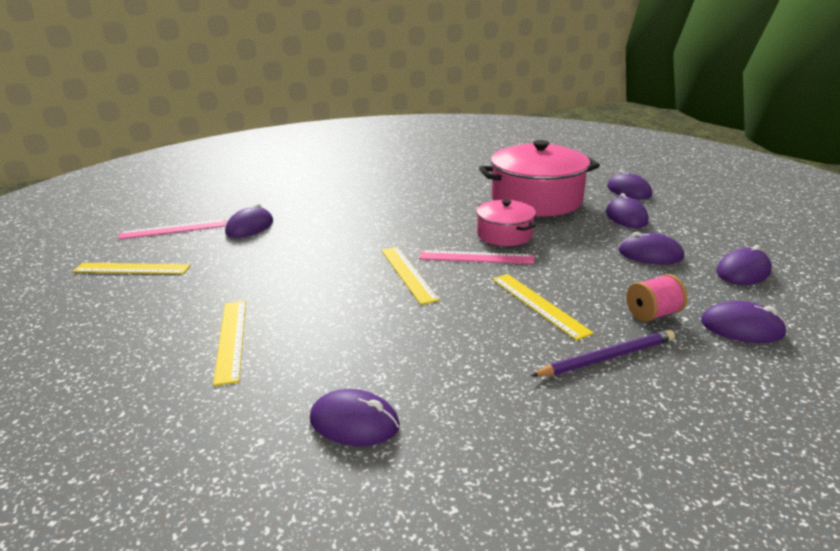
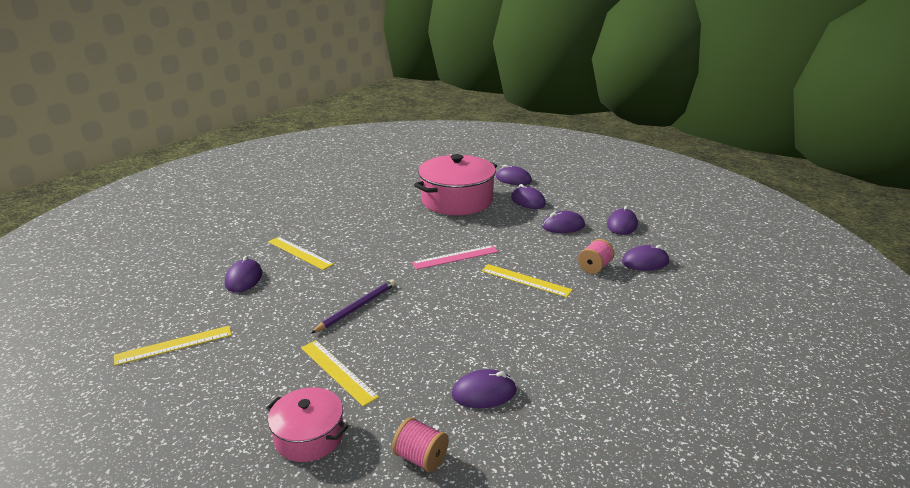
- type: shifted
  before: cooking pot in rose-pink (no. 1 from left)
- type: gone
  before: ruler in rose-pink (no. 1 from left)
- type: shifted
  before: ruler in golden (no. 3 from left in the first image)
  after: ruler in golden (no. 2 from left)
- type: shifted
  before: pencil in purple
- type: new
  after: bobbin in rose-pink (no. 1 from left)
----------------------------------------
=== PROBLEM DESCRIPTION ===
All that is wanted is the set of lines from the one with "before: ruler in rose-pink" through the last line of the entries, both included, output exactly.

=== FINAL ANSWER ===
  before: ruler in rose-pink (no. 1 from left)
- type: shifted
  before: ruler in golden (no. 3 from left in the first image)
  after: ruler in golden (no. 2 from left)
- type: shifted
  before: pencil in purple
- type: new
  after: bobbin in rose-pink (no. 1 from left)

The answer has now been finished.